Problem requirements - Your answer must be the lines from the start of the records through the line with "camera: 30 degrees right, 25 degrees down", exactly as written, without the pictures.
═══ Extracted records ═══
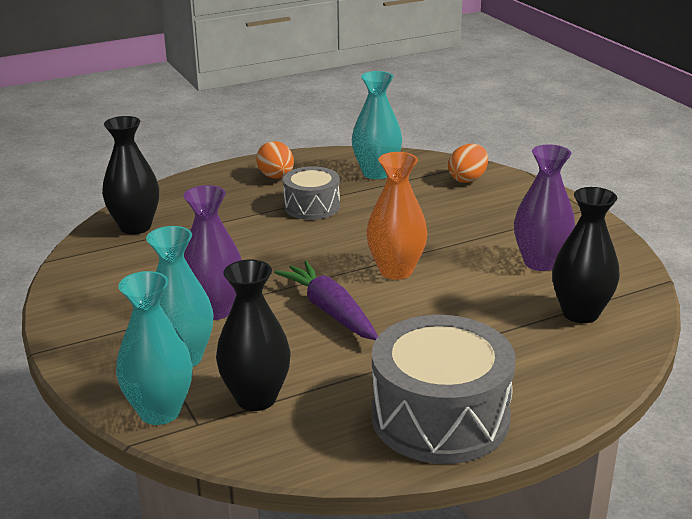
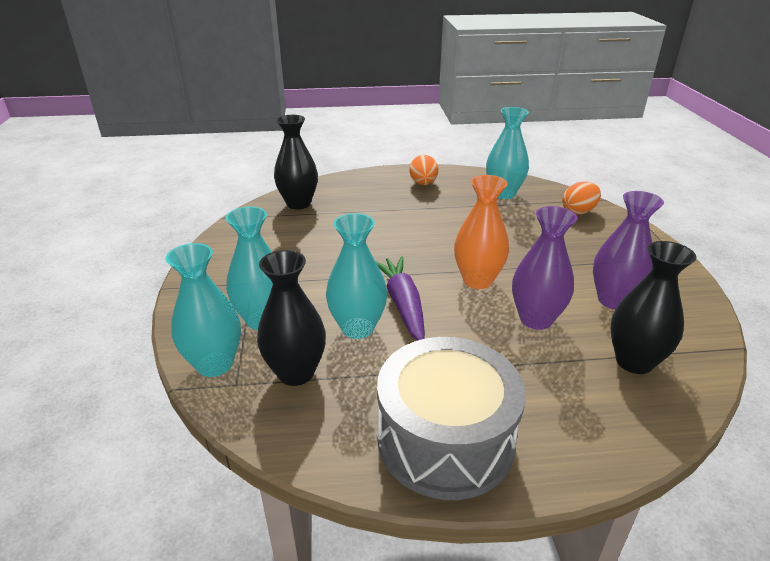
camera: 20 degrees right, 5 degrees up
(214, 310) = (312, 283): purple vase -> purple vase (536, 319)
(295, 343) = (357, 328): none -> turquoise vase
(312, 206) = (437, 212): grey drum -> none

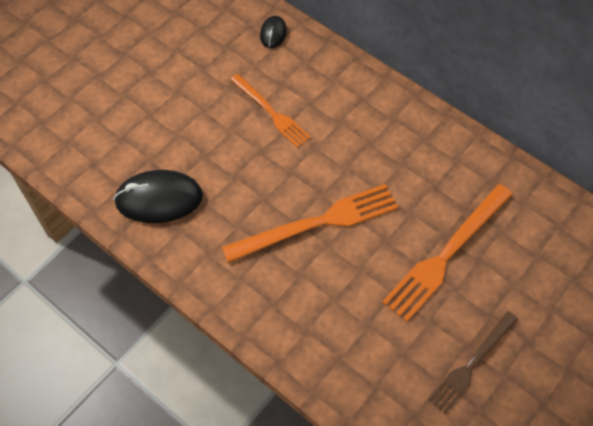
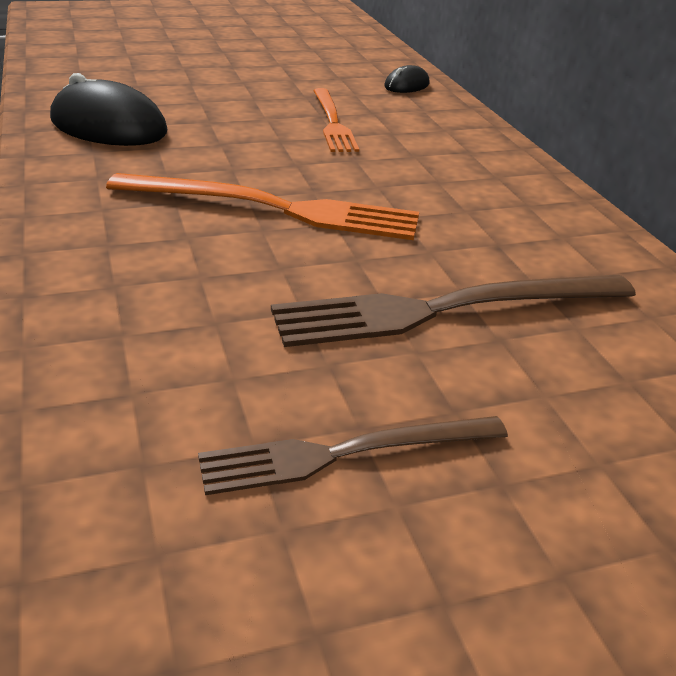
camera: 30 degrees right, 25 degrees down
(447, 254) = (445, 310): orange fork -> brown fork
═══
Answer section -
camera: 20 degrees right, 5 degrees up
(214, 310) = (312, 283): purple vase -> purple vase (536, 319)
(295, 343) = (357, 328): none -> turquoise vase
(312, 206) = (437, 212): grey drum -> none

camera: 30 degrees right, 25 degrees down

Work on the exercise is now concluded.